▸ WHAT IS EXPECTED: Across the records below, how many lines include the string "none"? State the number and nothing more.

[[ GIVEN RECORDS, beginning ]]

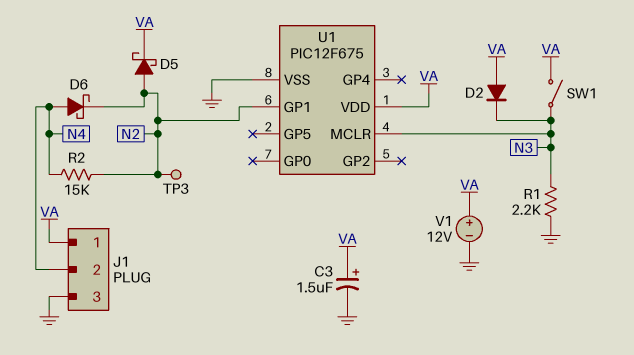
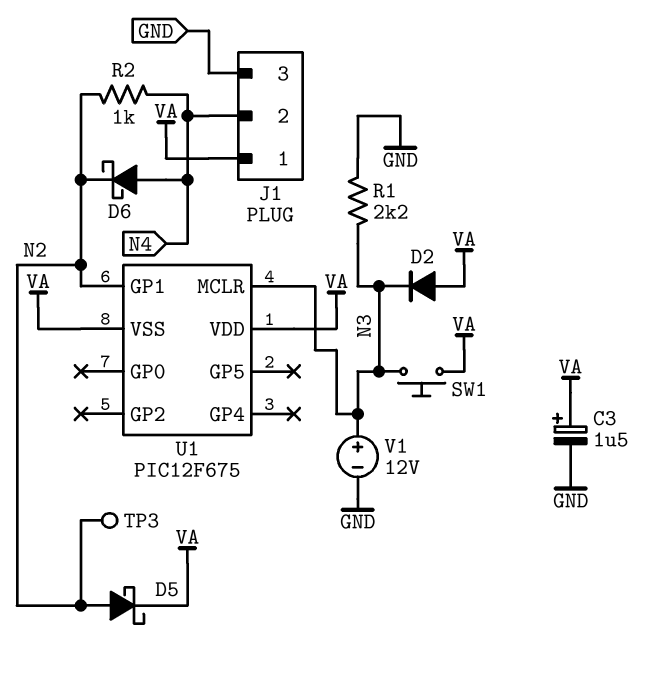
R2: 15k (N2, N4) -> 1k (N2, N4)
SW1: switch (N3, VA) -> button (N3, VA)
U1 pin VSS: GND -> VA
V1: 12V (plus VA, minus GND) -> 12V (plus N3, minus GND)

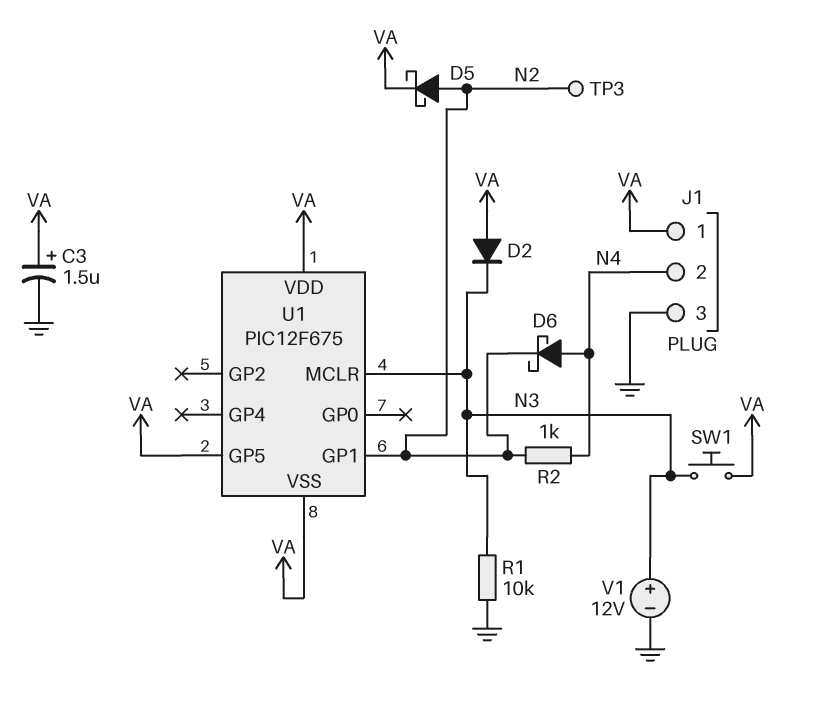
R1: 2.2k (GND, N3) -> 10k (GND, N3)
U1 pin GP5: none -> VA

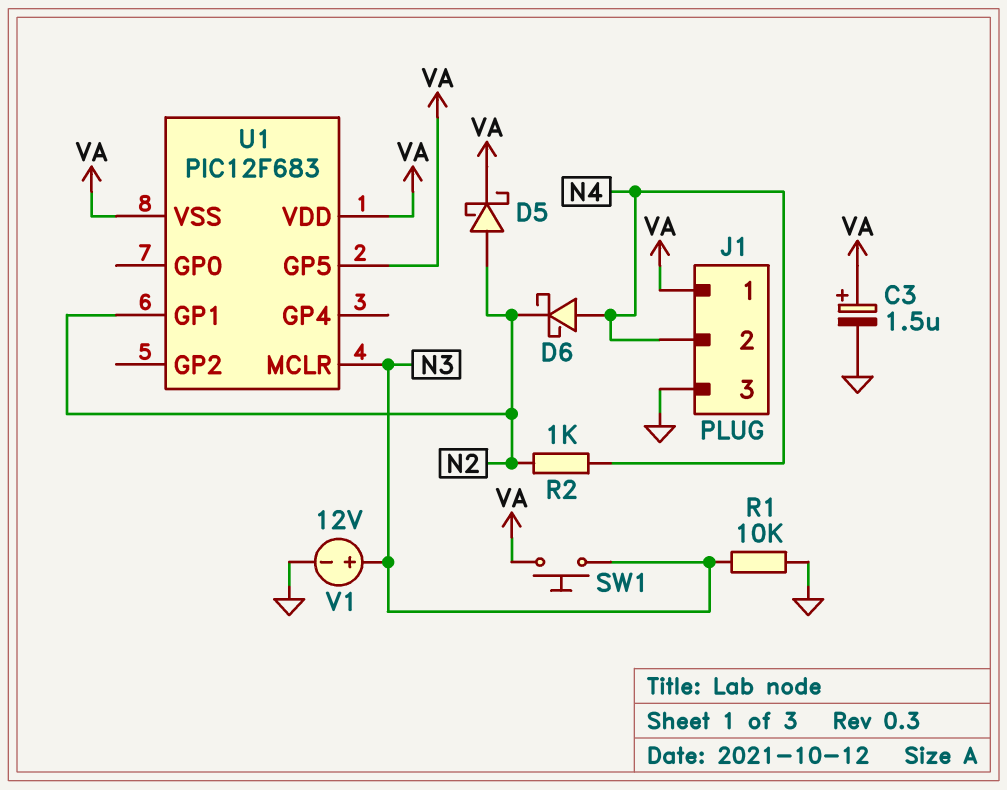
D2: diode (A VA, K N3) -> none
TP3: test point (N2) -> none
U1: PIC12F675 -> PIC12F683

[[ GIVEN RECORDS, end ]]

▸ SOLUTION BELOW: 3